## Work required
Under this line sits a listing. Repeat exactly and only its lines from the one holding "turquoise flashlight [427,61,457,95]" through the one holding "black jar [290,231,323,277]"; skip pictures.

........

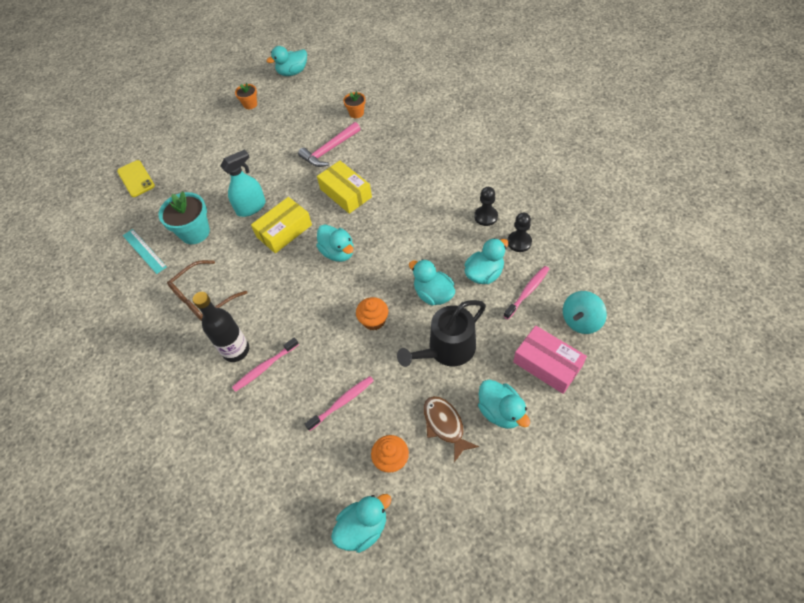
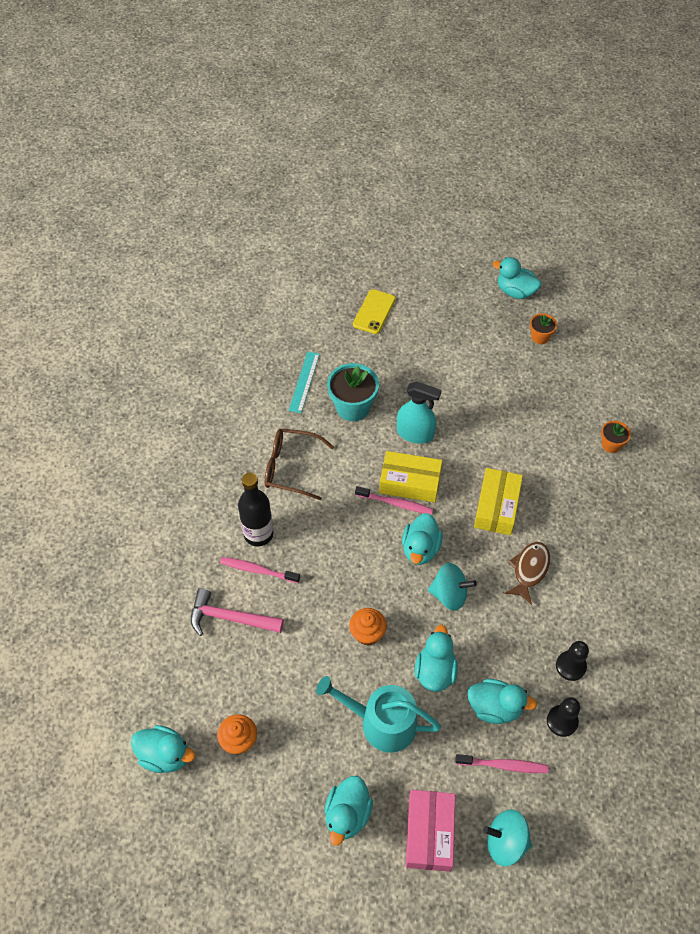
camera: 50 degrees right, 0 degrees up
turquoise duck [266,46,307,76] -> turquoise duck moved to [493,257,541,299]
pink hammer [298,122,360,167] -> pink hammer moved to [191,588,284,636]
pink toothbrush [305,376,374,431] -> pink toothbrush moved to [355,486,433,515]
black watering can [397,300,486,367] -> turquoise watering can [316,676,441,753]
brown fish [423,396,479,462] -> brown fish moved to [505,542,550,605]
none -> turquoise spinning top [428,563,477,611]

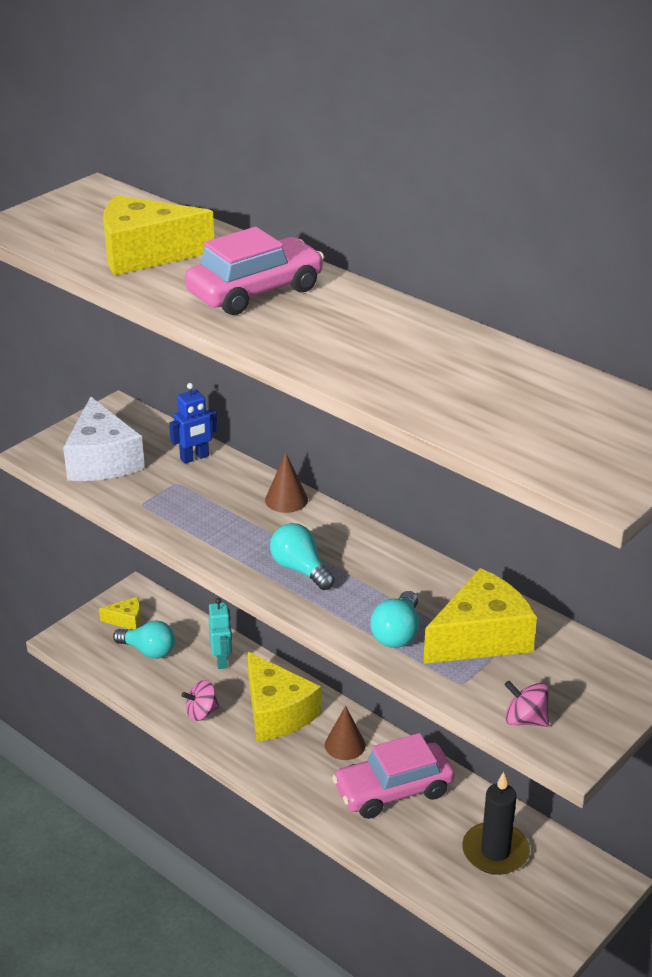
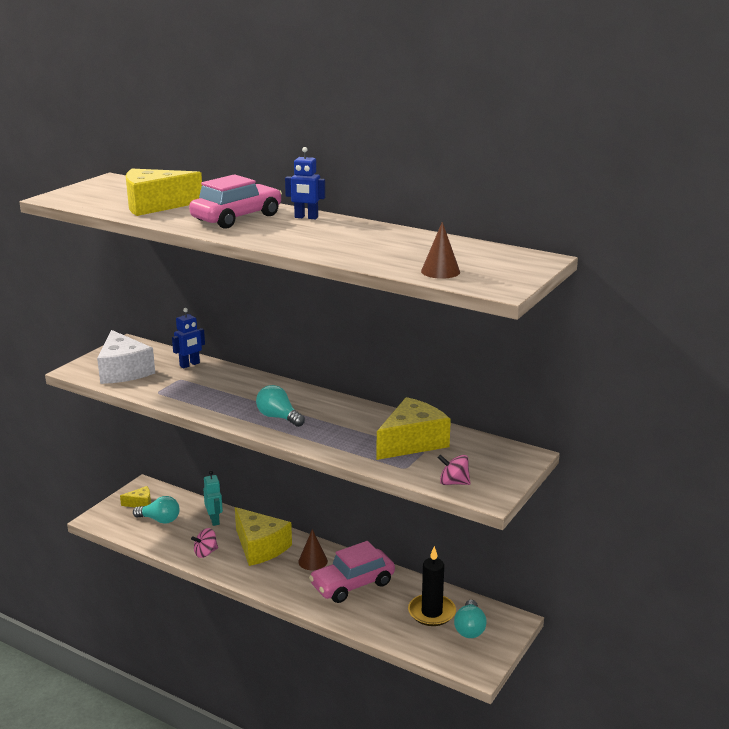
camera: 10 degrees left, 10 degrees down
brown cone [265,453,308,513] -> brown cone moved to [421,222,460,279]
turquoise light bulb [370,591,419,648] -> turquoise light bulb moved to [454,600,487,638]
none -> blue robot [285,147,325,219]

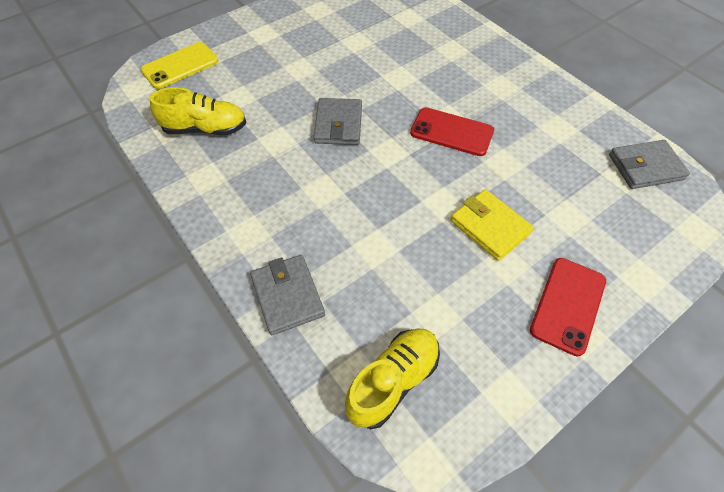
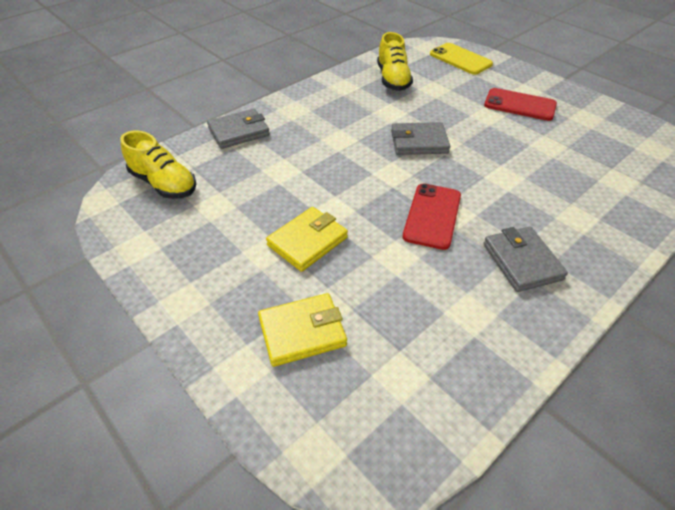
camera: 85 degrees right, 10 degrees down
red phone [530,258,606,356] -> red phone moved to [484,88,557,121]
grey wallet [609,140,690,189] -> grey wallet moved to [483,226,568,292]
none -> yellow wallet [258,293,347,367]

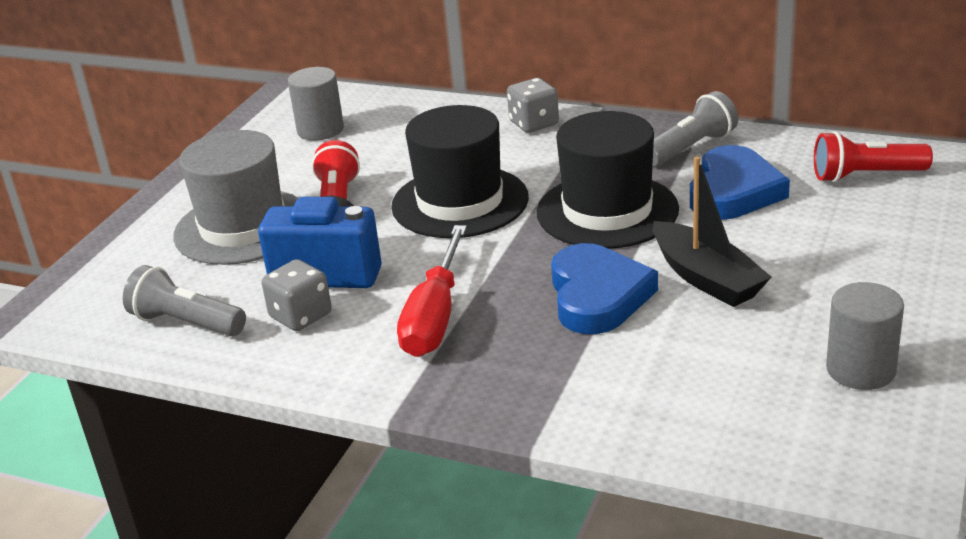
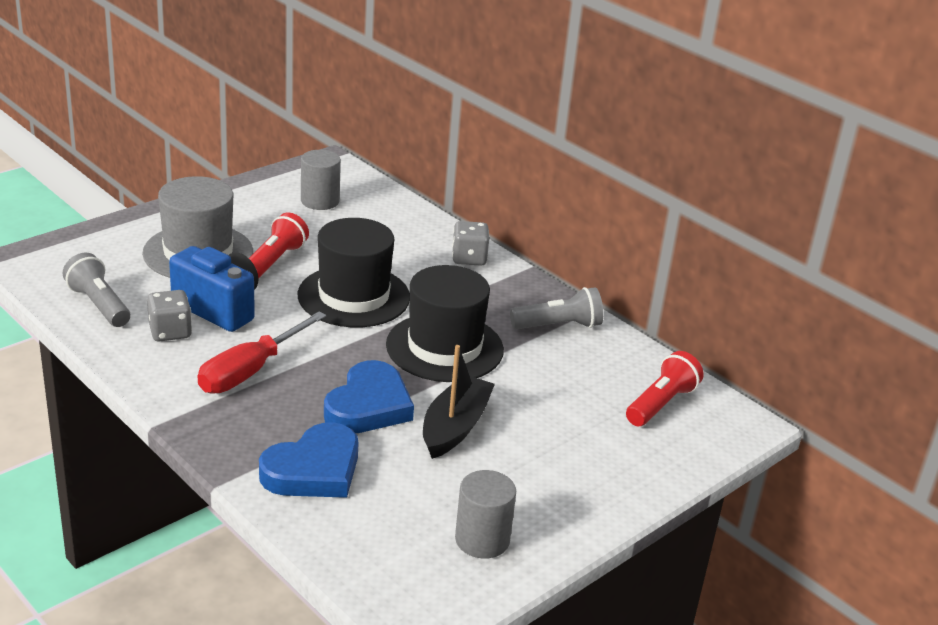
camera: 20 degrees right, 0 degrees up
black boat [653,156,771,307] -> black boat turned 150 degrees counterclockwise [423,345,495,459]
blue heart [690,145,790,220] -> blue heart moved to [259,422,358,498]
red flashlight [814,131,933,183] -> red flashlight turned 105 degrees clockwise [626,351,704,426]

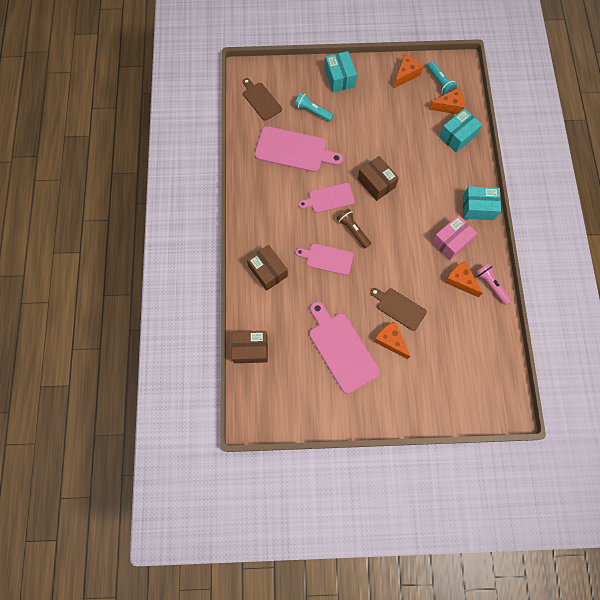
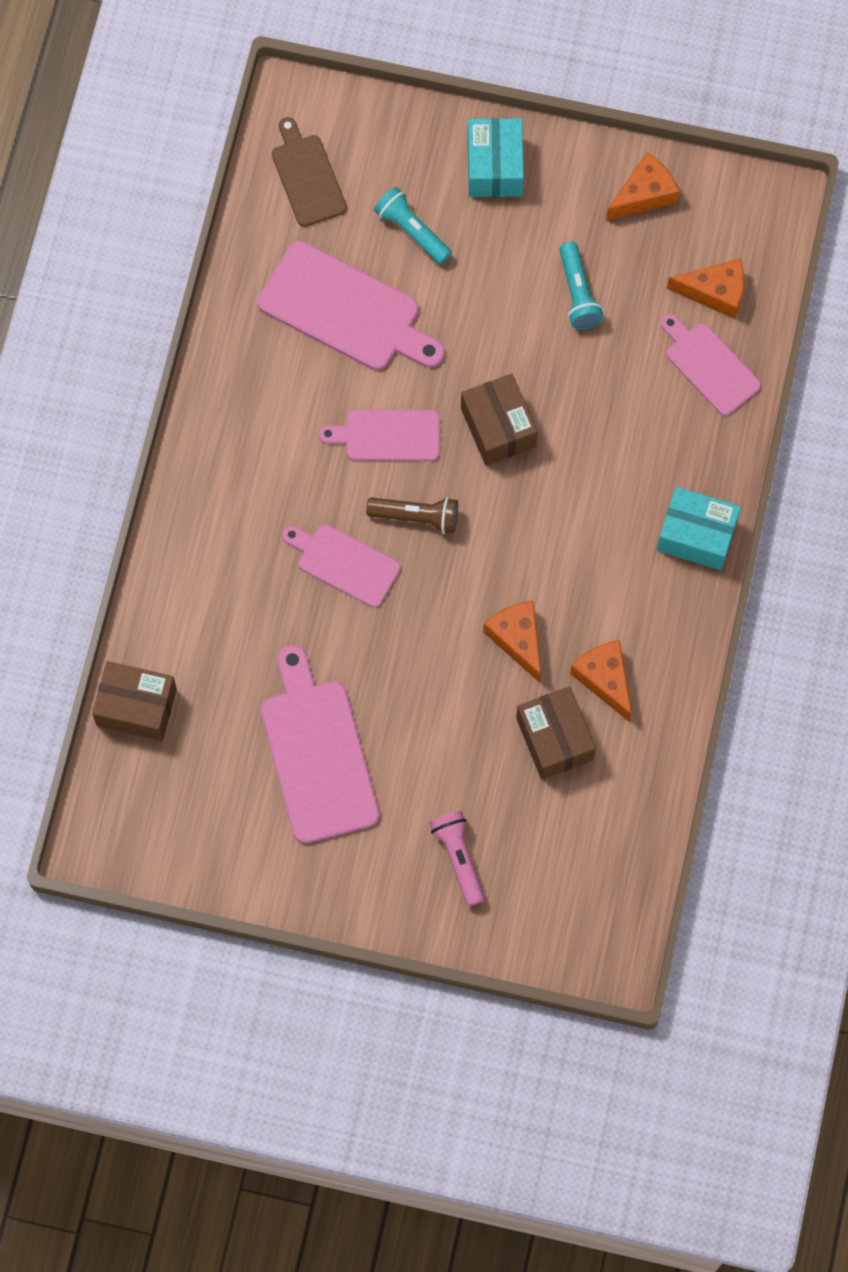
camera: 15 degrees right, 0 degrees up
brown box [247,245,288,291] -> brown box moved to [516,686,596,779]
brown flashlight [337,209,371,248] -> brown flashlight turned 120 degrees clockwise [366,497,458,534]
brown cutting board [370,288,427,331] -> none
orange cheese [374,322,410,359] -> orange cheese moved to [483,601,541,683]
turquoise flashlight [427,61,457,95] -> turquoise flashlight moved to [559,242,604,329]
pink box [431,215,477,261] -> none
turquoise box [439,108,482,153] -> pink cutting board [661,314,761,416]
pink flashlight [475,263,512,305] -> pink flashlight moved to [429,811,485,906]

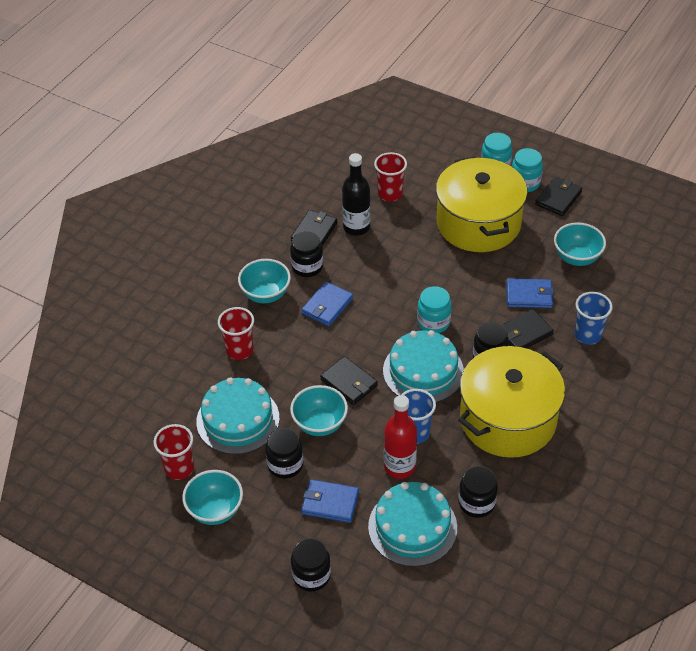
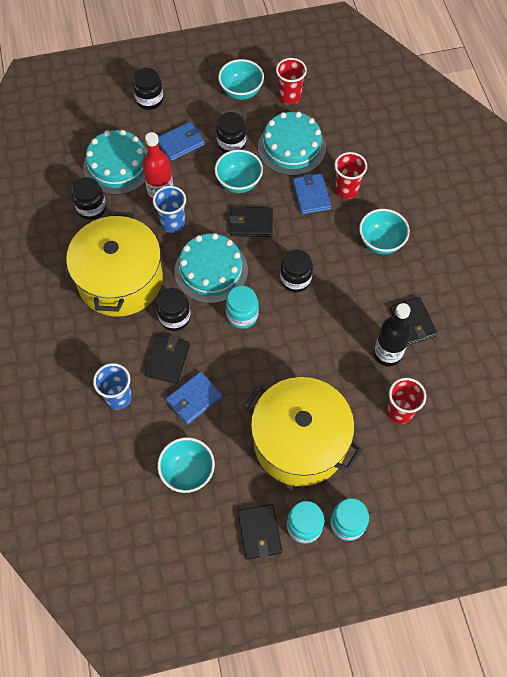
camera: 135 degrees right, 15 degrees up
black jar [290,231,323,277] -> black jar moved to [280,250,313,292]
blue wallet [301,281,353,326] -> blue wallet moved to [292,173,331,214]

........

## Answer for the task
turquoise flashlight [427,61,457,95] -> turquoise flashlight moved to [559,242,604,329]
pink box [431,215,477,261] -> none
turquoise box [439,108,482,153] -> pink cutting board [661,314,761,416]
pink flashlight [475,263,512,305] -> pink flashlight moved to [429,811,485,906]

camera: 135 degrees right, 15 degrees up
black jar [290,231,323,277] -> black jar moved to [280,250,313,292]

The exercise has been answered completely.